> Exercise instructions
Copy out every entry below word for word, leaving out the pictures.

> Available data
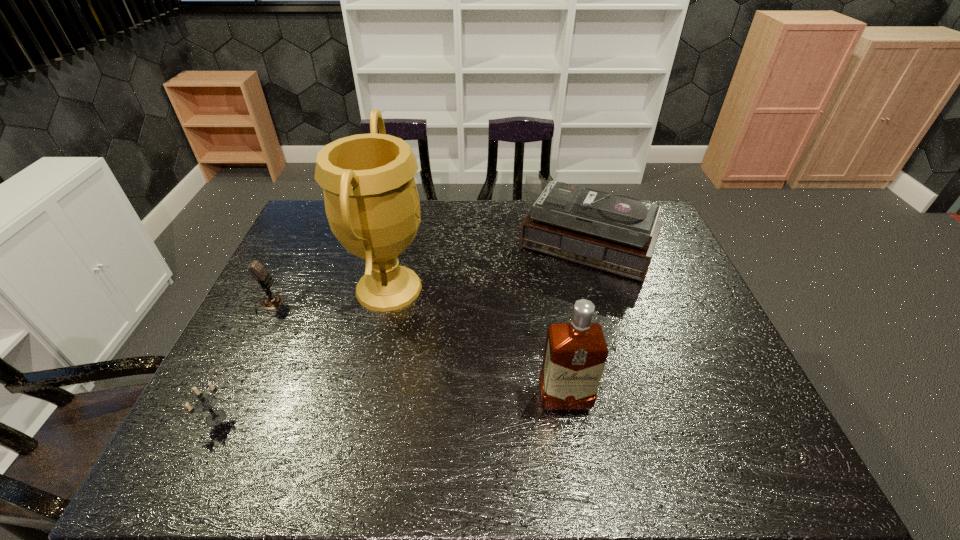
At what (x,y) coordinates should I click in order to perform the action: click on free spot located 0.310m on the back of the candle holder. Please return your answer as a coordinate pair (x, y). Looking at the image, I should click on (270, 308).

Where is `object present at the far edge`? This screenshot has width=960, height=540. object present at the far edge is located at coordinates (616, 233).

Where is `microphone that is at the left edge`? microphone that is at the left edge is located at coordinates (256, 269).

I want to click on candle holder located at the left edge, so click(204, 403).

Locate an element on the screen. object at the right edge is located at coordinates (616, 233).

You are a GUI agent. You are given a task and a screenshot of the screen. Output one action in this format:
    pyautogui.click(x=<x>, y=<y>)
    Task: Click on the object at the far right corner
    This screenshot has height=540, width=960.
    Given the screenshot: What is the action you would take?
    pyautogui.click(x=616, y=233)

The image size is (960, 540). I want to click on vacant area at the near edge of the desktop, so click(555, 458).

The height and width of the screenshot is (540, 960). Find the location of `vacant space at the left edge of the desktop`. vacant space at the left edge of the desktop is located at coordinates (252, 353).

Where is `free space at the right edge of the desktop`? free space at the right edge of the desktop is located at coordinates (668, 266).

Locate an element on the screen. This screenshot has height=540, width=960. free location at the far left corner of the desktop is located at coordinates (317, 222).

> Answer
At what (x,y) coordinates should I click in order to perform the action: click on free spot located 0.310m on the back of the candle holder. Please return your answer as a coordinate pair (x, y). Looking at the image, I should click on (270, 308).

Where is `object present at the far edge`? This screenshot has width=960, height=540. object present at the far edge is located at coordinates (616, 233).

Where is `microphone that is at the left edge`? microphone that is at the left edge is located at coordinates (256, 269).

I want to click on candle holder located at the left edge, so click(204, 403).

Locate an element on the screen. object at the right edge is located at coordinates (616, 233).

You are a GUI agent. You are given a task and a screenshot of the screen. Output one action in this format:
    pyautogui.click(x=<x>, y=<y>)
    Task: Click on the object at the far right corner
    This screenshot has height=540, width=960.
    Given the screenshot: What is the action you would take?
    pyautogui.click(x=616, y=233)

The image size is (960, 540). I want to click on vacant area at the near edge of the desktop, so click(555, 458).

The height and width of the screenshot is (540, 960). Find the location of `vacant space at the left edge of the desktop`. vacant space at the left edge of the desktop is located at coordinates (252, 353).

Where is `free space at the right edge of the desktop`? free space at the right edge of the desktop is located at coordinates (668, 266).

Locate an element on the screen. This screenshot has height=540, width=960. free location at the far left corner of the desktop is located at coordinates (317, 222).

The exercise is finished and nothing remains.